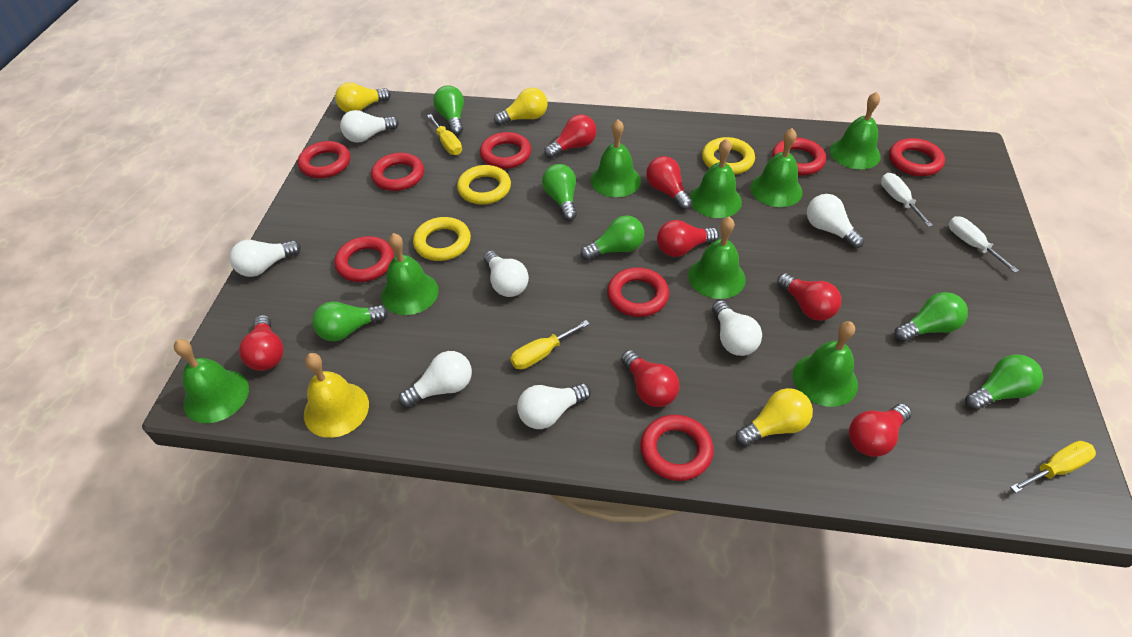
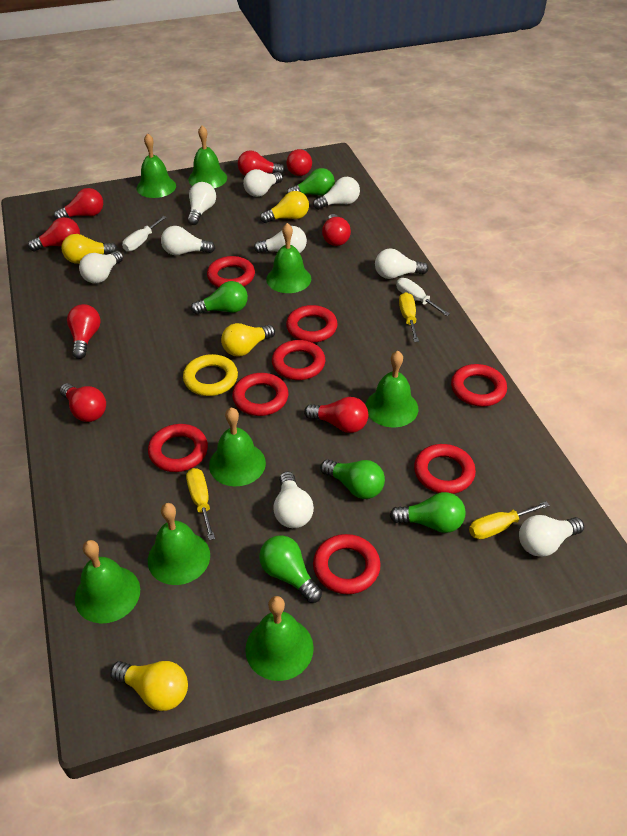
green light bulb: 6 -> 5
red light bulb: 7 -> 8
white light bulb: 7 -> 9
yellow bell: 1 -> 0
yellow light bulb: 3 -> 4
yellow ring: 3 -> 1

The problem: Output all lines above precisely. Pictures are to be left out.

Answer section:
green light bulb: 6 -> 5
red light bulb: 7 -> 8
white light bulb: 7 -> 9
yellow bell: 1 -> 0
yellow light bulb: 3 -> 4
yellow ring: 3 -> 1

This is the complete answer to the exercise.